▸ Exercise objective
Provide a character-exact reproduction of the lines from the line with "C7: 330pF (0V, DAC) -> 330pF (DAC, VO)" to the end of the entries.

▸ Source material

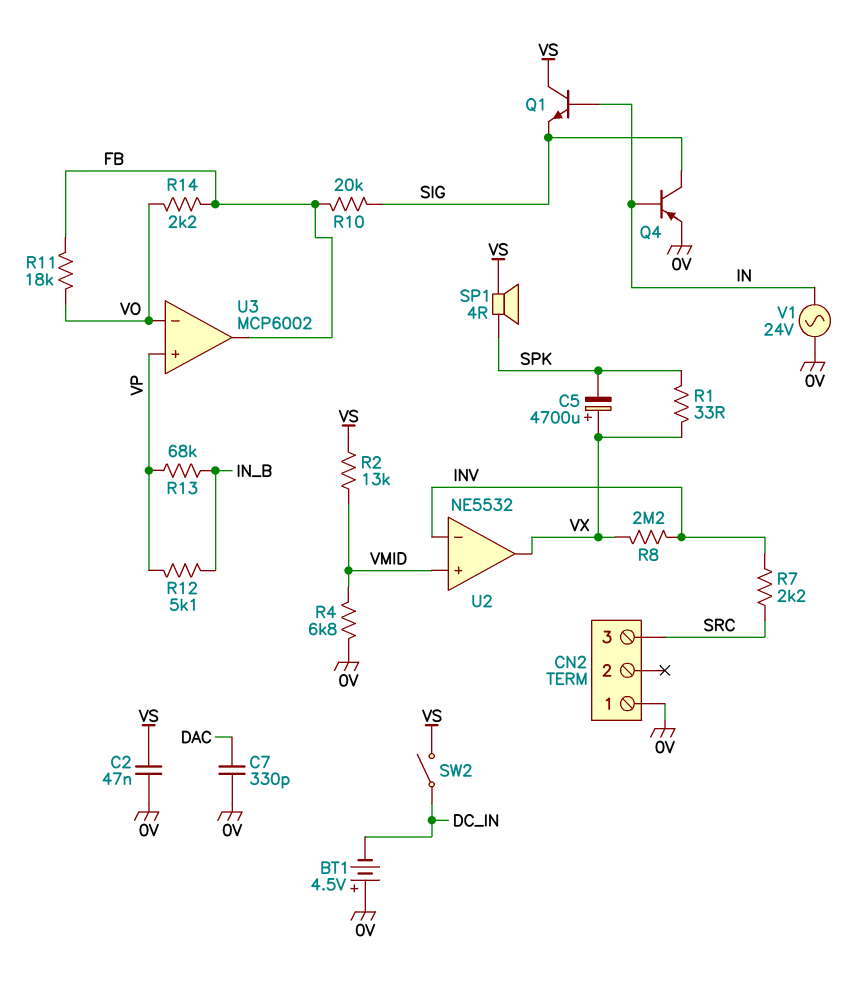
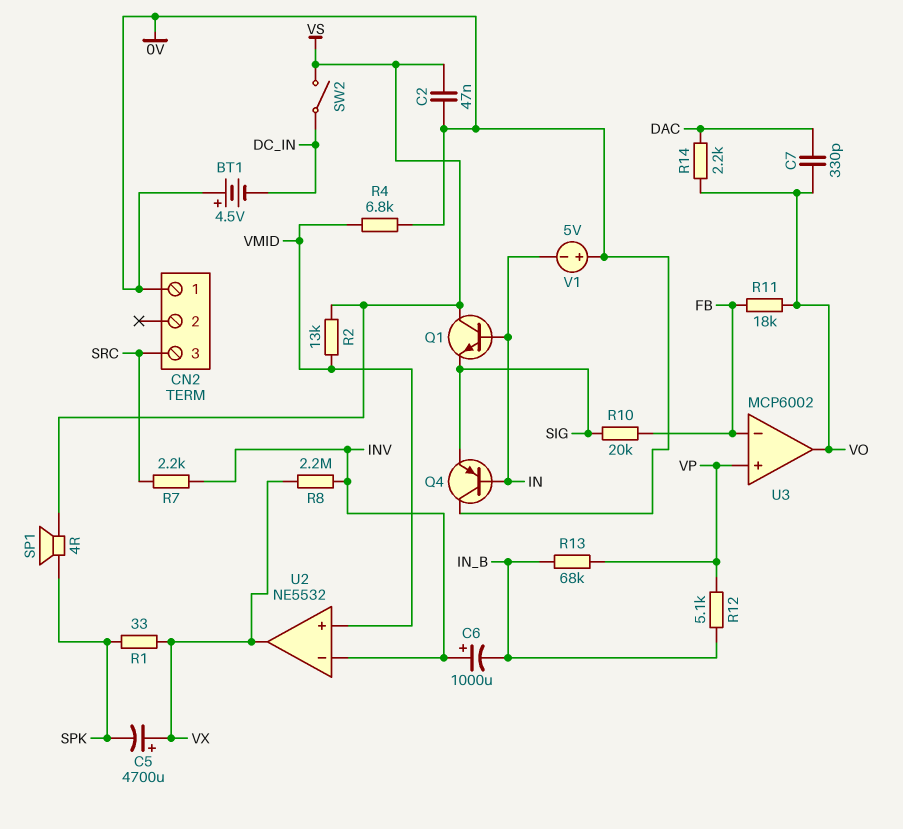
C6: none -> 1000uF (plus INV, minus IN_B)
C7: 330pF (0V, DAC) -> 330pF (DAC, VO)
Q4: PNP (B IN, C SIG, E 0V) -> PNP (B IN, C 0V, E SIG)
R14: 2.2k (FB, VO) -> 2.2k (DAC, VO)
U3 pin in-: VO -> FB
U3 pin out: FB -> VO
V1: AC 24V (0V, IN) -> 5V (plus 0V, minus IN)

▸ Answer to the exercise
C7: 330pF (0V, DAC) -> 330pF (DAC, VO)
Q4: PNP (B IN, C SIG, E 0V) -> PNP (B IN, C 0V, E SIG)
R14: 2.2k (FB, VO) -> 2.2k (DAC, VO)
U3 pin in-: VO -> FB
U3 pin out: FB -> VO
V1: AC 24V (0V, IN) -> 5V (plus 0V, minus IN)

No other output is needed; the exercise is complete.